• **Exercise directions**:
For this exercise, report every line of the material that includes "purple".

──────────────────────────────

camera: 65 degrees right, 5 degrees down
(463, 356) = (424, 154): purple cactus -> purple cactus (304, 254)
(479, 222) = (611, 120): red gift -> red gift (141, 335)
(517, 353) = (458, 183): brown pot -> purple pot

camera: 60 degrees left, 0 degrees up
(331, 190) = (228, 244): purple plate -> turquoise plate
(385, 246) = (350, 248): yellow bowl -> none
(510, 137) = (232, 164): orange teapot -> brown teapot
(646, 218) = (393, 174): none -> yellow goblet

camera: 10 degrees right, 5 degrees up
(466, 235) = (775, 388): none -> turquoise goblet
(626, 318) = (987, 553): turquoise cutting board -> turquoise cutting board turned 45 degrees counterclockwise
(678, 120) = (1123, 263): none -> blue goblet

──────────────────────────────

• **Answer below**:
(463, 356) = (424, 154): purple cactus -> purple cactus (304, 254)
(517, 353) = (458, 183): brown pot -> purple pot
(331, 190) = (228, 244): purple plate -> turquoise plate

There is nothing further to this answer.